> [Problem statement]: Gather every line in the records below that contains the string "kern". Case counts.
Begin Extracted material
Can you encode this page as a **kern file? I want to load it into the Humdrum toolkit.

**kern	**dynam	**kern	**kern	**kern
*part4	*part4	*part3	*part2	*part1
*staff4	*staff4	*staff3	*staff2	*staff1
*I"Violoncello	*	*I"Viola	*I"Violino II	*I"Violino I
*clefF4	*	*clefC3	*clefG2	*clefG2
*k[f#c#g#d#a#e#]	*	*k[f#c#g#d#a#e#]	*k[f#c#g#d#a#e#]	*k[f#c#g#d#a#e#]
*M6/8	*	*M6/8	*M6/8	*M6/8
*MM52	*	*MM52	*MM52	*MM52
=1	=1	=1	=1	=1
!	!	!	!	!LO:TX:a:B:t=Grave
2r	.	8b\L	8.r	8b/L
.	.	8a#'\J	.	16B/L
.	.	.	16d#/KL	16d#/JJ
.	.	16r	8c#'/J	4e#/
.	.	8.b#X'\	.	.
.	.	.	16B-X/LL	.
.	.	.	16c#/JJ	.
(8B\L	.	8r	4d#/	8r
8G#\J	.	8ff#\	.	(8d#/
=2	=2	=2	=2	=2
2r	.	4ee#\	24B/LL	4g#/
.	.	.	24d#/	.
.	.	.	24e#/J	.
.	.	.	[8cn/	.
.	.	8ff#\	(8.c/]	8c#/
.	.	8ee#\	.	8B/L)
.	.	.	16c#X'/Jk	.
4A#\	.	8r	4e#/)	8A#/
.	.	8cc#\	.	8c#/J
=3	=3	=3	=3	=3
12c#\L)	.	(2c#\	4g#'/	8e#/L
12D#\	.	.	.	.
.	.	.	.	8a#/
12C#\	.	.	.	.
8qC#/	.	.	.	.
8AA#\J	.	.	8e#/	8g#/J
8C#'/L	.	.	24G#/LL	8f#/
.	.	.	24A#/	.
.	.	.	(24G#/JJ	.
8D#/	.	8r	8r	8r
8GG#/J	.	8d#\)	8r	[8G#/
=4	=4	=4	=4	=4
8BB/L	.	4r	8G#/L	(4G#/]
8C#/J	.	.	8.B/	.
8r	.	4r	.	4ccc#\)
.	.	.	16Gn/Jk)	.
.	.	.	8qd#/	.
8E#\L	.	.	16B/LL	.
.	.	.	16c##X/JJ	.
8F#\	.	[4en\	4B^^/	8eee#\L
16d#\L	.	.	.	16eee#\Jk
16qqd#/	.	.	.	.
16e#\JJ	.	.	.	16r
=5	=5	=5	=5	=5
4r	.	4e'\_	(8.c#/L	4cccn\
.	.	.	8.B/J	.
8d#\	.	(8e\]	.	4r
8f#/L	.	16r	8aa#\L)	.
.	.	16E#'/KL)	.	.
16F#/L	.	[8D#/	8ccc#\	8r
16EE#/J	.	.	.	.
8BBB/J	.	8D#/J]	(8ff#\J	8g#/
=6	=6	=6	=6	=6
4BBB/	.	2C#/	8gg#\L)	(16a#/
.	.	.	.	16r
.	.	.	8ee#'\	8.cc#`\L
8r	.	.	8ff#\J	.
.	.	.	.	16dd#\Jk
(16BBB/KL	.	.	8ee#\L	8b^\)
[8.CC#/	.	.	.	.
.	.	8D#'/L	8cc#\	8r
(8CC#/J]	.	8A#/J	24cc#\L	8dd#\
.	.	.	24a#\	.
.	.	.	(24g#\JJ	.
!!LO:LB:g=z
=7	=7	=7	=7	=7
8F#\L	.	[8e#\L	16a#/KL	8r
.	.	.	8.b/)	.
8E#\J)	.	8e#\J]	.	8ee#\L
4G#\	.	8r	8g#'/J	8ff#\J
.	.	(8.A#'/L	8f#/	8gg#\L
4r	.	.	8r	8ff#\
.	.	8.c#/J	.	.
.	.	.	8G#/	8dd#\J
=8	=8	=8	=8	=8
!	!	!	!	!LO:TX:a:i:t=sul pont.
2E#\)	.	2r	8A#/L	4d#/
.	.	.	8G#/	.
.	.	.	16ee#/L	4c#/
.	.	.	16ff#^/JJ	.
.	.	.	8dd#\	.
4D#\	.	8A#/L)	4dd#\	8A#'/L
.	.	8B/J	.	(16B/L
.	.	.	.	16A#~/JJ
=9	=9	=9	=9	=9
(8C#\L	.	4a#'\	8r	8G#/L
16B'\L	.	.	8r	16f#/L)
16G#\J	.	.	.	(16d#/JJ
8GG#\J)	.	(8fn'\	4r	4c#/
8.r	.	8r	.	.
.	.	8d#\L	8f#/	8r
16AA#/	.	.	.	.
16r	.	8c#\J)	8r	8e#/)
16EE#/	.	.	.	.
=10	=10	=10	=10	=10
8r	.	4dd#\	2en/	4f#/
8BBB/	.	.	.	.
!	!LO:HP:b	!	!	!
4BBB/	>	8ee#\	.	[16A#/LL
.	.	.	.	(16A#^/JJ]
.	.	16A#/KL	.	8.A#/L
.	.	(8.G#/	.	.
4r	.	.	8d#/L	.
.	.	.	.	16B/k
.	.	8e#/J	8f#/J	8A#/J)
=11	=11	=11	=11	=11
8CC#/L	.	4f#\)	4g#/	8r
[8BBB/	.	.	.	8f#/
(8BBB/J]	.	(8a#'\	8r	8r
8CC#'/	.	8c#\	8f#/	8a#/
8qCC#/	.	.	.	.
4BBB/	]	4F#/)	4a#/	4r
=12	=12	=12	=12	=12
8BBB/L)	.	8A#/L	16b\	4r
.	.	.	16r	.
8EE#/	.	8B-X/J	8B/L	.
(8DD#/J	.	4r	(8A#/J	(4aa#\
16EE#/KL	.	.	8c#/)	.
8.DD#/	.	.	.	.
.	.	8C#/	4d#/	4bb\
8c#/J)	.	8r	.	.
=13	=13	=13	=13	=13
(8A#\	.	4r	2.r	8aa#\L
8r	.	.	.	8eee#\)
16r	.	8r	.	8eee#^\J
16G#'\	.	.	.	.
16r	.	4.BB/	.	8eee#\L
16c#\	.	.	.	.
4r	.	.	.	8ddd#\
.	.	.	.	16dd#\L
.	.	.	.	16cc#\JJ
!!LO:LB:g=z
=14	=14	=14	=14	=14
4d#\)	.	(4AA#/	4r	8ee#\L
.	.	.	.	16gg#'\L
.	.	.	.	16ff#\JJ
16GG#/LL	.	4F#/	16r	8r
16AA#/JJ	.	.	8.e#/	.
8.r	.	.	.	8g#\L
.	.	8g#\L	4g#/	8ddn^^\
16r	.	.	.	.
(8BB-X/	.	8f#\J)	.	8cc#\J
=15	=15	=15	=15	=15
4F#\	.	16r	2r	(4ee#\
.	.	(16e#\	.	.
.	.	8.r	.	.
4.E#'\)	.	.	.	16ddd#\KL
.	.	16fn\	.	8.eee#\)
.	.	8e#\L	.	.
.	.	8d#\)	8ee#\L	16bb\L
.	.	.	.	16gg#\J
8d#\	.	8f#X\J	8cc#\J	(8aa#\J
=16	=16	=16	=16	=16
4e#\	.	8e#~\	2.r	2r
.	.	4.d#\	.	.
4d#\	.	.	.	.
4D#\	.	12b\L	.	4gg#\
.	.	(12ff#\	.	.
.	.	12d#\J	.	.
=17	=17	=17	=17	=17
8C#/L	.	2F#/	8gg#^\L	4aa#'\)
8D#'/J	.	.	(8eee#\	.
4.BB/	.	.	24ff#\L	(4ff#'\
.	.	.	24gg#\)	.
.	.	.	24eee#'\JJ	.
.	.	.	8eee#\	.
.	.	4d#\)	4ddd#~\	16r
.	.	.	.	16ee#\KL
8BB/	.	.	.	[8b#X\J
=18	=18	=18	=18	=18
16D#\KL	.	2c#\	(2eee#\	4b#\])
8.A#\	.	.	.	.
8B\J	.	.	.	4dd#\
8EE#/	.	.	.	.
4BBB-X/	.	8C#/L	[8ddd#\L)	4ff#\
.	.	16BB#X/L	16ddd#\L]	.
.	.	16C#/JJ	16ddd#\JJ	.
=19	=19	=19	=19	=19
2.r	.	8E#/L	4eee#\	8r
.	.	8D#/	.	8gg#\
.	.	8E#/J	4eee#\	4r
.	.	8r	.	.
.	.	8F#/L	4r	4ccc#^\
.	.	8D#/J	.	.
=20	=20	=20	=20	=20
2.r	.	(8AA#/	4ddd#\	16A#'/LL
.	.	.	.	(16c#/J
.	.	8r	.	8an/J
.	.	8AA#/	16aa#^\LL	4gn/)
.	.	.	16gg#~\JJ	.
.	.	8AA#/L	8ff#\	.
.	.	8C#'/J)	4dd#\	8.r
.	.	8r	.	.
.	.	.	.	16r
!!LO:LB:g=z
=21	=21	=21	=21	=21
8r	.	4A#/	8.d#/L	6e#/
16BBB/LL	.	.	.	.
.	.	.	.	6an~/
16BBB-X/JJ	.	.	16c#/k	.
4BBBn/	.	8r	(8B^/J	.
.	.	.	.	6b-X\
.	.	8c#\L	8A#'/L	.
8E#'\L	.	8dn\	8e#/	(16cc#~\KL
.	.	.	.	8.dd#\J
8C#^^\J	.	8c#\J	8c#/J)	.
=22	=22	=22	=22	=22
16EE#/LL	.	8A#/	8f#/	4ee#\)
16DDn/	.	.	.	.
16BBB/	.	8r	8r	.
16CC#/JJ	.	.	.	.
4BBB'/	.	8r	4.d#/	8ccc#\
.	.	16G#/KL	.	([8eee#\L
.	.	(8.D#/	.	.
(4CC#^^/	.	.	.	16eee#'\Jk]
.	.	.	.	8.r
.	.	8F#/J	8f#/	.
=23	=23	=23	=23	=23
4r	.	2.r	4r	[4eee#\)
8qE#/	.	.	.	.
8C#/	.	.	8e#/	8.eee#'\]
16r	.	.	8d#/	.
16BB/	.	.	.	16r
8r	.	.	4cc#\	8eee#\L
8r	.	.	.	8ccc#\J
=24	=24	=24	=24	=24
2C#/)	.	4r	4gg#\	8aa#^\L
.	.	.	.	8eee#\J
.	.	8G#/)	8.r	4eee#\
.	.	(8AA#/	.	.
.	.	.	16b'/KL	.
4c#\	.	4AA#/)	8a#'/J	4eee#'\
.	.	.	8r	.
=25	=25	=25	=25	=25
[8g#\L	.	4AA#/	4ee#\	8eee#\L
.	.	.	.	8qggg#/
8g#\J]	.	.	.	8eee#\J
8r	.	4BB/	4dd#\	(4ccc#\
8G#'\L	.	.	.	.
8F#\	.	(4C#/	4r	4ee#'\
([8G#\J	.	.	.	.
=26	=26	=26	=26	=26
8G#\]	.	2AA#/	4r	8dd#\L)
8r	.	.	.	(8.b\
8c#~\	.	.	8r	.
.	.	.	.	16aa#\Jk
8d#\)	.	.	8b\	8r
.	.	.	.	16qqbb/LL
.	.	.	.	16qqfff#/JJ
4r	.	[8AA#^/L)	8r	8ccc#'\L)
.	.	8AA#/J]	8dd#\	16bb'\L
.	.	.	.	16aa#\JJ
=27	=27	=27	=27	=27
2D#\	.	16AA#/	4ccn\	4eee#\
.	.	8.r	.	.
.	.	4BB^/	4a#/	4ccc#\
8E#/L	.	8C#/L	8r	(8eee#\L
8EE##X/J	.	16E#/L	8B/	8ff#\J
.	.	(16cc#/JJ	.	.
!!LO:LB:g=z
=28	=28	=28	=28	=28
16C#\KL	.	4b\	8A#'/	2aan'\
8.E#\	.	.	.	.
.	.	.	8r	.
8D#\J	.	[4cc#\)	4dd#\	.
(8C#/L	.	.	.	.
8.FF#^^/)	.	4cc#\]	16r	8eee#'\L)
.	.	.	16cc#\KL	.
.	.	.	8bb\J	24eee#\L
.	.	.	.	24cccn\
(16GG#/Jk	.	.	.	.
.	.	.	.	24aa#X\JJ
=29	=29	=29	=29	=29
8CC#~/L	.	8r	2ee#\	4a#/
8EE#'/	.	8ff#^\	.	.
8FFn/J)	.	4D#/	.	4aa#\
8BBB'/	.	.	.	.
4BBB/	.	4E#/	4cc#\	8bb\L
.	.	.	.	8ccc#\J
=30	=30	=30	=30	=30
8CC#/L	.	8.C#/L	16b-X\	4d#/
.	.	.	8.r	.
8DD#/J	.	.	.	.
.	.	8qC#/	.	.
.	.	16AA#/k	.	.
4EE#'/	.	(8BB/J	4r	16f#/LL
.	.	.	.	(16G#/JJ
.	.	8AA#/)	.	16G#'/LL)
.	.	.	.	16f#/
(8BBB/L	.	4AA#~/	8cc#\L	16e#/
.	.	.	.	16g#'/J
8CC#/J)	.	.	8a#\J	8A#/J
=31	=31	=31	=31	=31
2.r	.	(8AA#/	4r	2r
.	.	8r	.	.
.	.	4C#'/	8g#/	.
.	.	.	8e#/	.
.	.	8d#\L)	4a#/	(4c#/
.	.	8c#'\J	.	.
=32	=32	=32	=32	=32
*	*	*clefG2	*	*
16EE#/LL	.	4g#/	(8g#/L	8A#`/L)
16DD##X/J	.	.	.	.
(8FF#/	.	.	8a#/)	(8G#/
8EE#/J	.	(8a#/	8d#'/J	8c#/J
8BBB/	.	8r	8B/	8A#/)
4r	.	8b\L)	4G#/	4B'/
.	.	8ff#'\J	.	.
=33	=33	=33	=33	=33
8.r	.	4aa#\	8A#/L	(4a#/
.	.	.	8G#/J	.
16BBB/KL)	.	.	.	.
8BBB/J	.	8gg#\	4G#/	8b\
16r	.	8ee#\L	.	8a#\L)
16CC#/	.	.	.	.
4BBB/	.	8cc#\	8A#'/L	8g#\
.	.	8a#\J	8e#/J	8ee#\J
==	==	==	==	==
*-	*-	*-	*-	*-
End Extracted material
> [Response to the task]:
Can you encode this page as a **kern file? I want to load it into the Humdrum toolkit.
**kern	**dynam	**kern	**kern	**kern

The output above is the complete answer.